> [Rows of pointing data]

◇ ◇ ◇ ◇

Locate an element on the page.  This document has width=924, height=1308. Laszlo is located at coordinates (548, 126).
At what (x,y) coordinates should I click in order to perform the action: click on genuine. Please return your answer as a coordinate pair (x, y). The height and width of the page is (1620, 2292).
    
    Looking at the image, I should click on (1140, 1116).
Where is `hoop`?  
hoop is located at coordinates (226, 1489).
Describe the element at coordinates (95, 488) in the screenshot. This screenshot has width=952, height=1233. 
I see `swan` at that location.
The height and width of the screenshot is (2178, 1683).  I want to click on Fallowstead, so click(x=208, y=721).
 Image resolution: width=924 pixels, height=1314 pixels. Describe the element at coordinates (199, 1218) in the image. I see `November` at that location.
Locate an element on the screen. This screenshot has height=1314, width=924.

◇ ◇ ◇ ◇

> [Description of the task] Copy all of the data above line for line, without changing a single character.

> [Complete answer]
Locate an element on the page.  This document has width=924, height=1308. Laszlo is located at coordinates (548, 126).
At what (x,y) coordinates should I click in order to perform the action: click on genuine. Please return your answer as a coordinate pair (x, y). The height and width of the page is (1620, 2292).
    
    Looking at the image, I should click on (1140, 1116).
Where is `hoop`?  
hoop is located at coordinates (226, 1489).
Describe the element at coordinates (95, 488) in the screenshot. This screenshot has width=952, height=1233. 
I see `swan` at that location.
The height and width of the screenshot is (2178, 1683).  I want to click on Fallowstead, so click(x=208, y=721).
 Image resolution: width=924 pixels, height=1314 pixels. Describe the element at coordinates (199, 1218) in the image. I see `November` at that location.
Locate an element on the screen. This screenshot has height=1314, width=924.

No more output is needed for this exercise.